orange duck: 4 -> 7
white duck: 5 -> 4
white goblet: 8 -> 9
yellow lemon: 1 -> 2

--

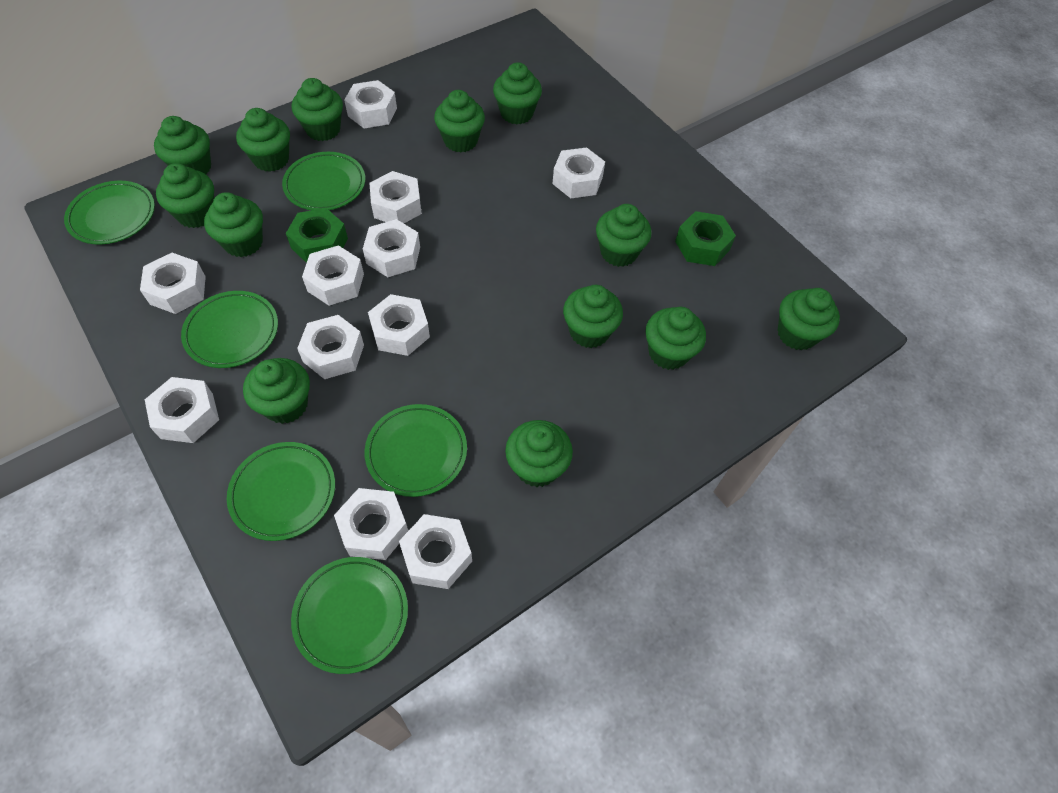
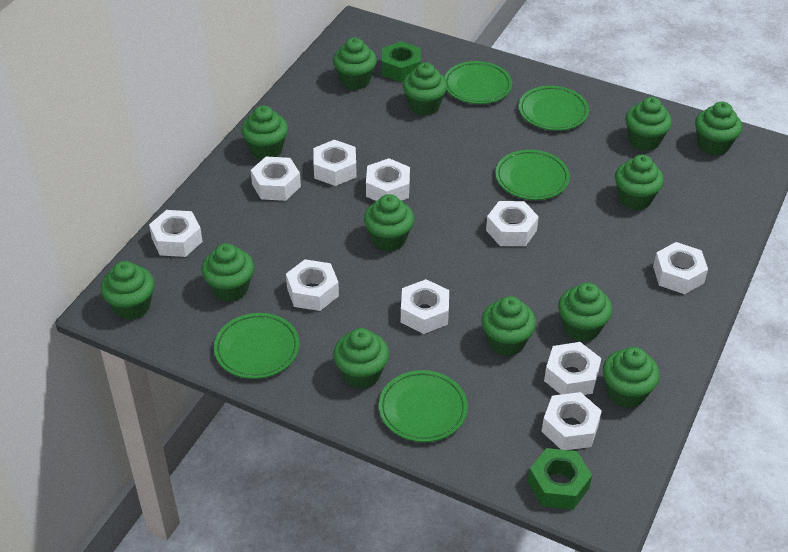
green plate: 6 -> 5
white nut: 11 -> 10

__What the task requires__
Output only an exact transcription of the lines above from the one with "orange duck: 4 -> 7" up to and including the one with "yellow lemon: 1 -> 2".

__Exercise solution__
orange duck: 4 -> 7
white duck: 5 -> 4
white goblet: 8 -> 9
yellow lemon: 1 -> 2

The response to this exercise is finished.